**Task statement**
Quote the listing below word for word, from the line containing "Between plaid skirt" through the line containing "Yes, point (104, 291) is closer to viewer.", including both of those lines.

**Stored rows**
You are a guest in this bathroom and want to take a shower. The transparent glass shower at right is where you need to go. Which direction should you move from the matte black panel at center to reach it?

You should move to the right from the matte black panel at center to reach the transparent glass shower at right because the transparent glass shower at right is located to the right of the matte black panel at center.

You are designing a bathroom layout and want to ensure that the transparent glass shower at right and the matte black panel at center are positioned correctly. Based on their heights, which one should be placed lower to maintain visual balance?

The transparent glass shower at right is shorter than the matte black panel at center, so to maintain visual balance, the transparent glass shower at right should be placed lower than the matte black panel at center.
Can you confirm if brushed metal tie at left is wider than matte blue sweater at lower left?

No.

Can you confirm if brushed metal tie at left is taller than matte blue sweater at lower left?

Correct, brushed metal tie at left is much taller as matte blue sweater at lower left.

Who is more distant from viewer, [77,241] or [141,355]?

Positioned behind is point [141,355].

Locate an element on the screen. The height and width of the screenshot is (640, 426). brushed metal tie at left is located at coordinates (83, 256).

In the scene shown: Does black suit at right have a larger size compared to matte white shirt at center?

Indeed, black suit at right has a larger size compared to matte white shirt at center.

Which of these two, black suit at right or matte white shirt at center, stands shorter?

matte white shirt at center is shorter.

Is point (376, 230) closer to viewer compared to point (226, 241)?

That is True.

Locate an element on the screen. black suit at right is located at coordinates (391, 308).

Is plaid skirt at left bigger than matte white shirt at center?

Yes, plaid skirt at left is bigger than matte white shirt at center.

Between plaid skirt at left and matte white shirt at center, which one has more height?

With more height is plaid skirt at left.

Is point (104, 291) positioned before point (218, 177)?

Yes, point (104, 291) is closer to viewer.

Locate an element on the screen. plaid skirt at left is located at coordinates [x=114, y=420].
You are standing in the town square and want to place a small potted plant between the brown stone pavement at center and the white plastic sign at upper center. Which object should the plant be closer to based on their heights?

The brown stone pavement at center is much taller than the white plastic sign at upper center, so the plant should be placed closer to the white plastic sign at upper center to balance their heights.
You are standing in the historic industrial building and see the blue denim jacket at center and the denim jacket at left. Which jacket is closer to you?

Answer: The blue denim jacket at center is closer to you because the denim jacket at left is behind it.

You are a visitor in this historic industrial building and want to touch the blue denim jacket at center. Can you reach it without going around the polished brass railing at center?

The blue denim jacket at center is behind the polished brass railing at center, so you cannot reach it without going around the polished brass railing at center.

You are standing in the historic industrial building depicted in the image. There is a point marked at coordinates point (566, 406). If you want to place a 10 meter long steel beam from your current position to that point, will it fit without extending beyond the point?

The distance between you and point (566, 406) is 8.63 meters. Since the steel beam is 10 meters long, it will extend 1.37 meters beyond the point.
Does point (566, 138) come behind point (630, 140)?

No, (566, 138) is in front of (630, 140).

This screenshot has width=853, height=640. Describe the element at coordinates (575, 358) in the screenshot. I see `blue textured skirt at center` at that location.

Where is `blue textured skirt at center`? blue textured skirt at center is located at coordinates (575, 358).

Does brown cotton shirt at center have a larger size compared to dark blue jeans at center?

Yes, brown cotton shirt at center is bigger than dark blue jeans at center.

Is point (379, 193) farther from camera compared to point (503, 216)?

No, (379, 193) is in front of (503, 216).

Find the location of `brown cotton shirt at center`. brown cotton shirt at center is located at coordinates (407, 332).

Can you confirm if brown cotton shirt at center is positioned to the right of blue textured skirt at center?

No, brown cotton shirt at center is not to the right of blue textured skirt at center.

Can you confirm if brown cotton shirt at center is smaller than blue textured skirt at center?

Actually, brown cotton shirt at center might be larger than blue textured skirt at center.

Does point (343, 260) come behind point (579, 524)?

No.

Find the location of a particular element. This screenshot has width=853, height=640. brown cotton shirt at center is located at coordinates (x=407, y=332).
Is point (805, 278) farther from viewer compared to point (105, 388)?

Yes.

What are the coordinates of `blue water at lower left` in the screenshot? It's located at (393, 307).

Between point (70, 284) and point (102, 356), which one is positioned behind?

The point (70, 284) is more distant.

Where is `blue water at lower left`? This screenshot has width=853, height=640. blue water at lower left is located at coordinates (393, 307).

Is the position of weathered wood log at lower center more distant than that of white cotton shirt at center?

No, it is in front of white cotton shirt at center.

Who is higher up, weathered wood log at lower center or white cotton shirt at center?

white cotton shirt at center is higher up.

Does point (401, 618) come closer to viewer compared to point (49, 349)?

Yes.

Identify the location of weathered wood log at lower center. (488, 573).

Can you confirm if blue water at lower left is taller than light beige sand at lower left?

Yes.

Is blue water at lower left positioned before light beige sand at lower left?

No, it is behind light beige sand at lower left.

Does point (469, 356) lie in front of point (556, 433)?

**Response to the task**
Between plaid skirt at left and matte white shirt at center, which one has more height?

With more height is plaid skirt at left.

Is point (104, 291) positioned before point (218, 177)?

Yes, point (104, 291) is closer to viewer.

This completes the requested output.